Instructions for the task:
Would you transcribe the whole listing exactly and drop its images?

-- Opening Marker --

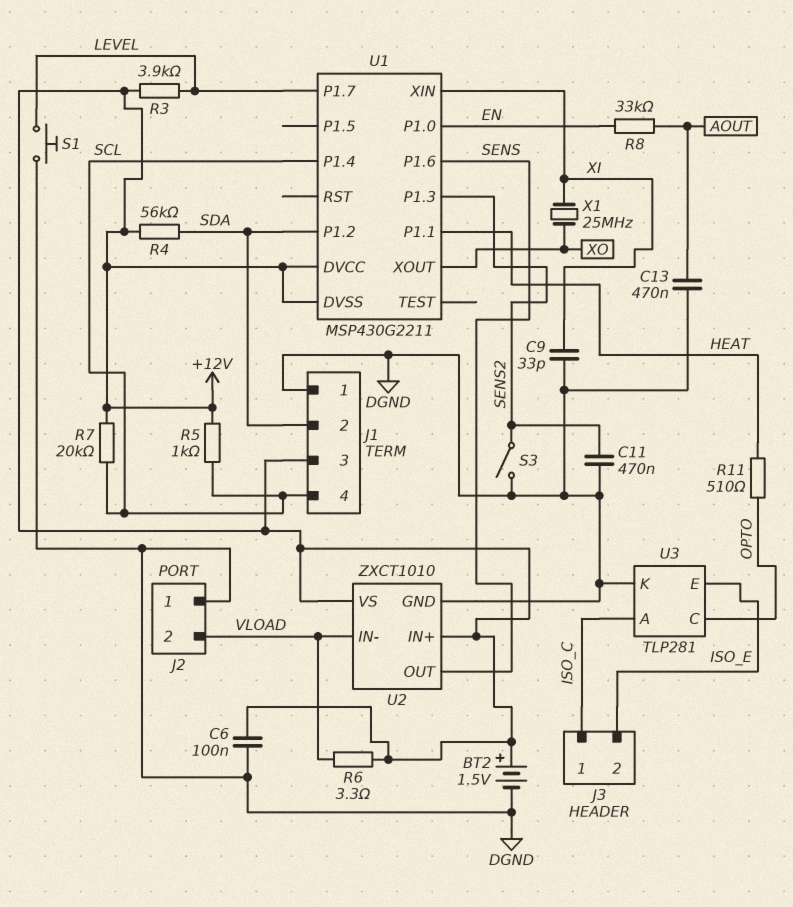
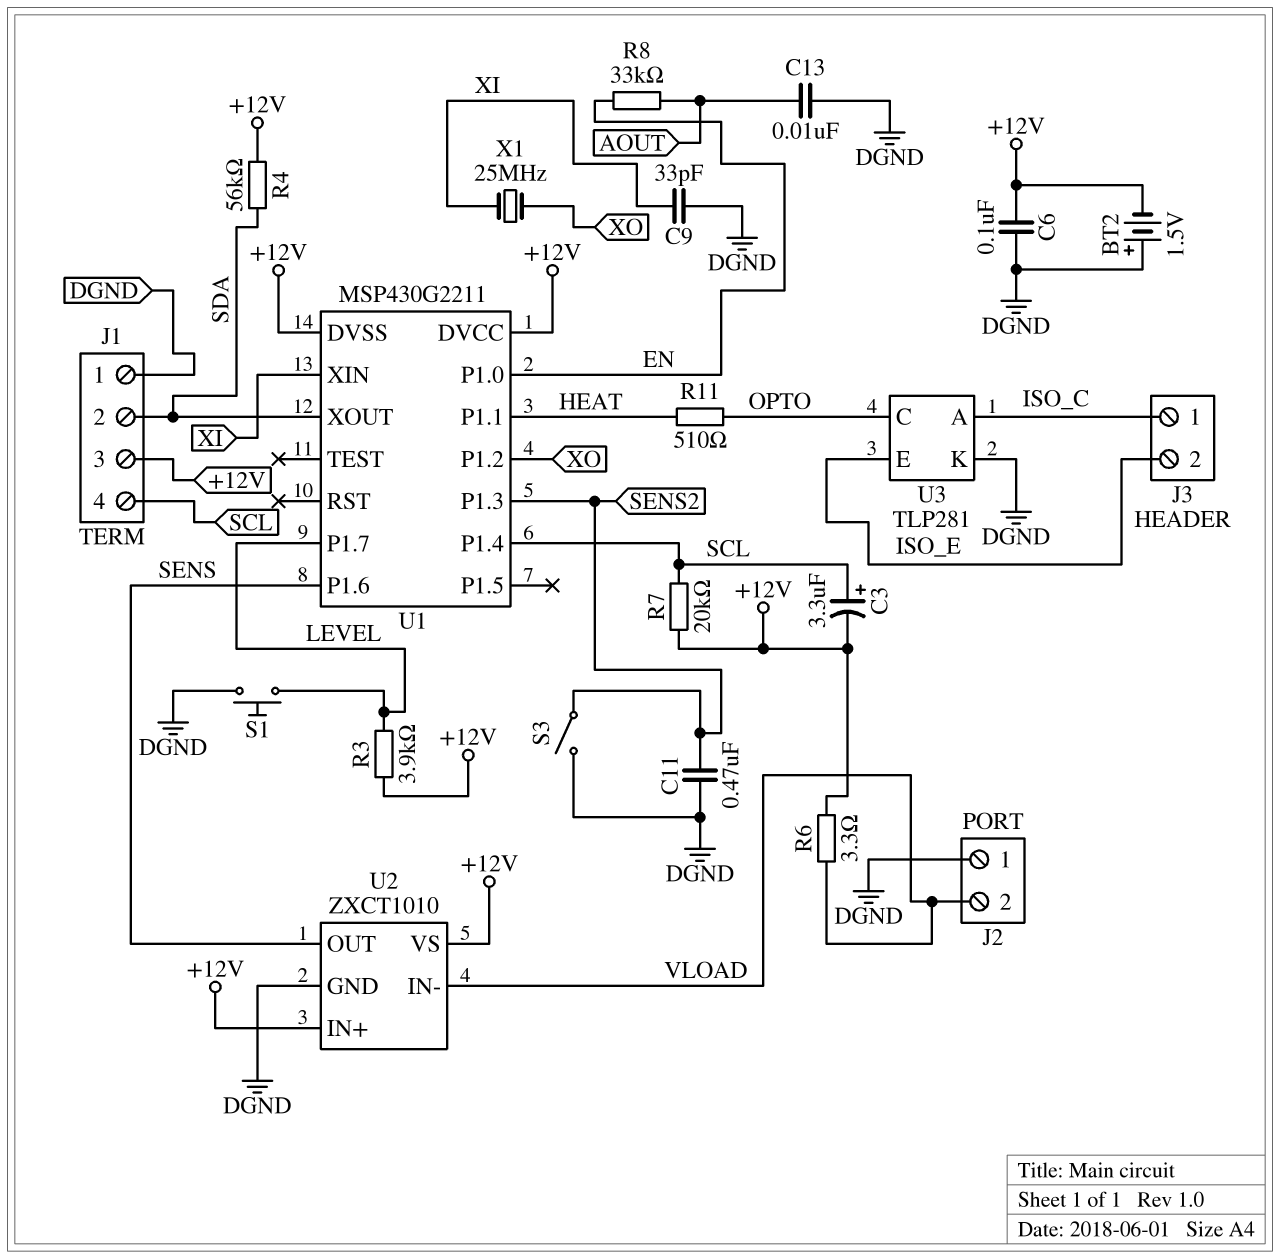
BT2: 1.5V (plus +12V, minus DGND) -> 1.5V (plus DGND, minus +12V)
C3: none -> 3.3uF (plus SCL, minus +12V)
C13: 470nF (AOUT, DGND) -> 10nF (AOUT, DGND)
R5: 1k (+12V, SCL) -> none
U1 pin P1.2: SDA -> XO
U1 pin XOUT: XO -> SDA

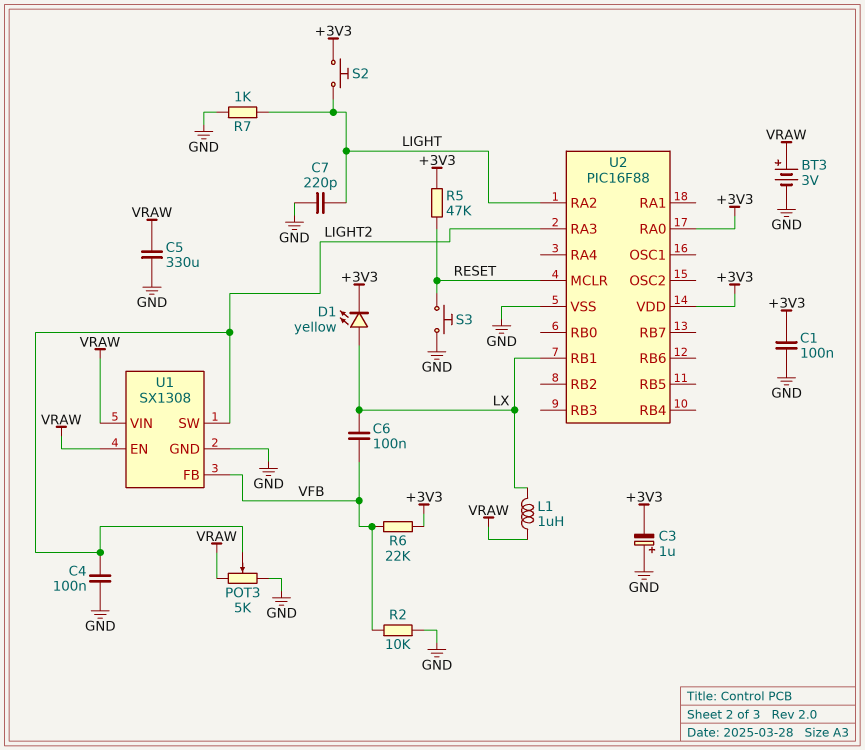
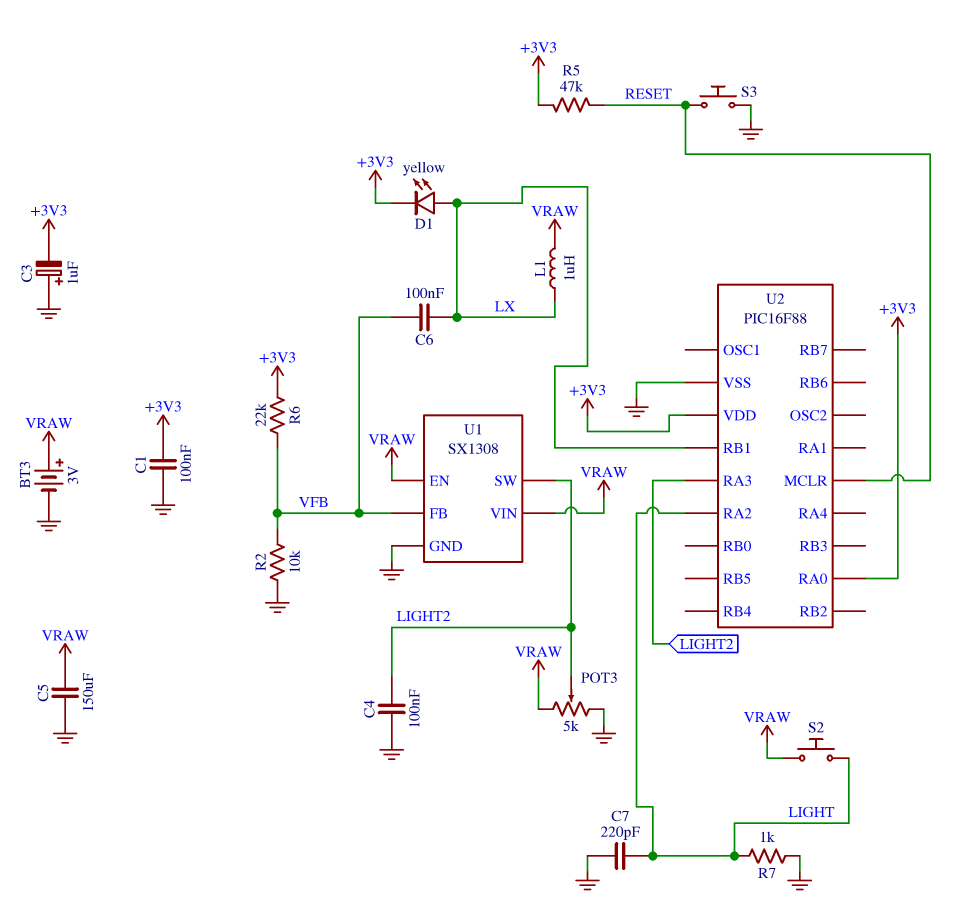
C5: 330uF (GND, VRAW) -> 150uF (GND, VRAW)
S2: button (+3V3, LIGHT) -> button (LIGHT, VRAW)

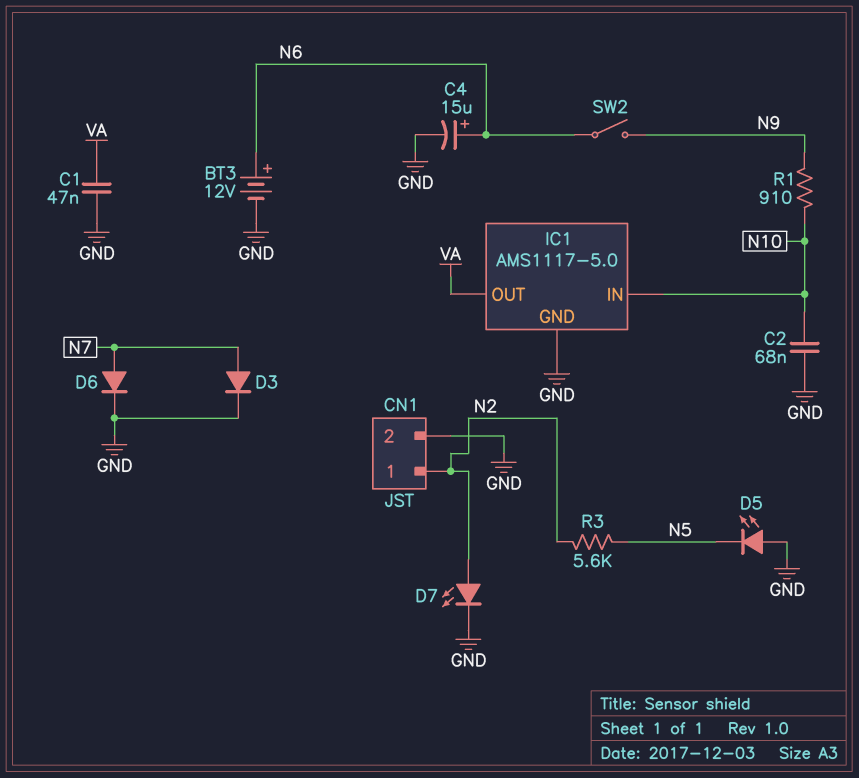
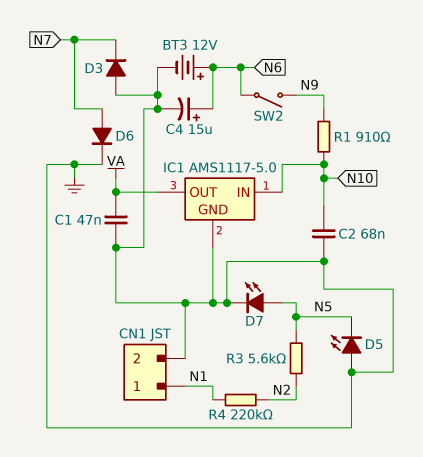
CN1 pin 1: N2 -> N1
D3: diode (A N7, K GND) -> diode (A GND, K N7)
D7: LED (A N2, K GND) -> LED (A N5, K GND)
R4: none -> 220k (N1, N2)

-- Closing Marker --

Worked solution:
BT2: 1.5V (plus +12V, minus DGND) -> 1.5V (plus DGND, minus +12V)
C3: none -> 3.3uF (plus SCL, minus +12V)
C13: 470nF (AOUT, DGND) -> 10nF (AOUT, DGND)
R5: 1k (+12V, SCL) -> none
U1 pin P1.2: SDA -> XO
U1 pin XOUT: XO -> SDA

C5: 330uF (GND, VRAW) -> 150uF (GND, VRAW)
S2: button (+3V3, LIGHT) -> button (LIGHT, VRAW)

CN1 pin 1: N2 -> N1
D3: diode (A N7, K GND) -> diode (A GND, K N7)
D7: LED (A N2, K GND) -> LED (A N5, K GND)
R4: none -> 220k (N1, N2)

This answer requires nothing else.